• [WHAT NEEDS TO BE DONE]:
Please repeat the records below exactly, from the first line through the line containing "grey calculator: [194,411,306,482]", and nothing more.
───── DATA EXTRACTS ─────
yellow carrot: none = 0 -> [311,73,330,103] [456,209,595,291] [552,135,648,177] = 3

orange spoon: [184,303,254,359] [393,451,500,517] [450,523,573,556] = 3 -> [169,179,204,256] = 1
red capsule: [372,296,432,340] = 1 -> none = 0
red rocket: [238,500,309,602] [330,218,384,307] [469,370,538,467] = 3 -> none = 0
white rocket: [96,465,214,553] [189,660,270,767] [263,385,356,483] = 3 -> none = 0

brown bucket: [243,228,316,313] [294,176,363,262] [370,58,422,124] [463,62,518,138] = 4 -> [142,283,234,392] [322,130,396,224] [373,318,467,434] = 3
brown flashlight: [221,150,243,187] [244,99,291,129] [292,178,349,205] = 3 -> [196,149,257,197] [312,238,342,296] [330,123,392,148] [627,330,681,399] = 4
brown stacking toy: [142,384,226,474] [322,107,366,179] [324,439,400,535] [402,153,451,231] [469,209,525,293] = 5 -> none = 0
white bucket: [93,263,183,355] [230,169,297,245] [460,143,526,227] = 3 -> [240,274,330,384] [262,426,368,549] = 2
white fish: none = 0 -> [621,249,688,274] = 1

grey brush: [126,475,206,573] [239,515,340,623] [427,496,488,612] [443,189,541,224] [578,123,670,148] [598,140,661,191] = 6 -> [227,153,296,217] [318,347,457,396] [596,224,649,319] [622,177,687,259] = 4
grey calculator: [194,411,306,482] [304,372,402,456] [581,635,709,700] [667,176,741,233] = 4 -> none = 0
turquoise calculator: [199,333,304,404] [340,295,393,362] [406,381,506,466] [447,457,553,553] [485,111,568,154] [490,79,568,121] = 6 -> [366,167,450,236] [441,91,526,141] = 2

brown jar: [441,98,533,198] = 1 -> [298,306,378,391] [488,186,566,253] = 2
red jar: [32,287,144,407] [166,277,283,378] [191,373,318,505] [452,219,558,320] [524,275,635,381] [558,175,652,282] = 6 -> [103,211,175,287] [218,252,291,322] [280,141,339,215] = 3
─────
• [SOLUTION BELOW]:
yellow carrot: none = 0 -> [311,73,330,103] [456,209,595,291] [552,135,648,177] = 3

orange spoon: [184,303,254,359] [393,451,500,517] [450,523,573,556] = 3 -> [169,179,204,256] = 1
red capsule: [372,296,432,340] = 1 -> none = 0
red rocket: [238,500,309,602] [330,218,384,307] [469,370,538,467] = 3 -> none = 0
white rocket: [96,465,214,553] [189,660,270,767] [263,385,356,483] = 3 -> none = 0

brown bucket: [243,228,316,313] [294,176,363,262] [370,58,422,124] [463,62,518,138] = 4 -> [142,283,234,392] [322,130,396,224] [373,318,467,434] = 3
brown flashlight: [221,150,243,187] [244,99,291,129] [292,178,349,205] = 3 -> [196,149,257,197] [312,238,342,296] [330,123,392,148] [627,330,681,399] = 4
brown stacking toy: [142,384,226,474] [322,107,366,179] [324,439,400,535] [402,153,451,231] [469,209,525,293] = 5 -> none = 0
white bucket: [93,263,183,355] [230,169,297,245] [460,143,526,227] = 3 -> [240,274,330,384] [262,426,368,549] = 2
white fish: none = 0 -> [621,249,688,274] = 1

grey brush: [126,475,206,573] [239,515,340,623] [427,496,488,612] [443,189,541,224] [578,123,670,148] [598,140,661,191] = 6 -> [227,153,296,217] [318,347,457,396] [596,224,649,319] [622,177,687,259] = 4
grey calculator: [194,411,306,482] [304,372,402,456] [581,635,709,700] [667,176,741,233] = 4 -> none = 0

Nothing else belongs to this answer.